**TASK REQUIREMENTS**
Please pick out every line of the records that contains the string "none".
==*==
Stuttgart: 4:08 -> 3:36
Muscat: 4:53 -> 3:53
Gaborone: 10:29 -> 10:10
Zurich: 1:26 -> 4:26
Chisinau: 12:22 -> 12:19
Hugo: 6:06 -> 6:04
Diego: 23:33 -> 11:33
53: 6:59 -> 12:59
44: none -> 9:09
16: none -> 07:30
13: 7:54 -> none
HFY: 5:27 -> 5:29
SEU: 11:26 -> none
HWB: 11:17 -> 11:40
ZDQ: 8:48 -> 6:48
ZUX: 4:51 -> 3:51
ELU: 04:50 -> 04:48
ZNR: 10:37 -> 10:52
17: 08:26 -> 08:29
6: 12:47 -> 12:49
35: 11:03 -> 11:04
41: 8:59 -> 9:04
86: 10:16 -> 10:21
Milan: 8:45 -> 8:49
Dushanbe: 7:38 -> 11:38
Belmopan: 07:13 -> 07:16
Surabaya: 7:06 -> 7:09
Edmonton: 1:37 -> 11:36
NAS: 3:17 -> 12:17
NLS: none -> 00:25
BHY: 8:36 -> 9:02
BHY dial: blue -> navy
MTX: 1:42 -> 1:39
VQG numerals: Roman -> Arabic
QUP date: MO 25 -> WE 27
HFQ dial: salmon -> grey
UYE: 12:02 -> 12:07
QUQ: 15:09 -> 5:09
==*==
**WRITTEN REPLY**
44: none -> 9:09
16: none -> 07:30
13: 7:54 -> none
SEU: 11:26 -> none
NLS: none -> 00:25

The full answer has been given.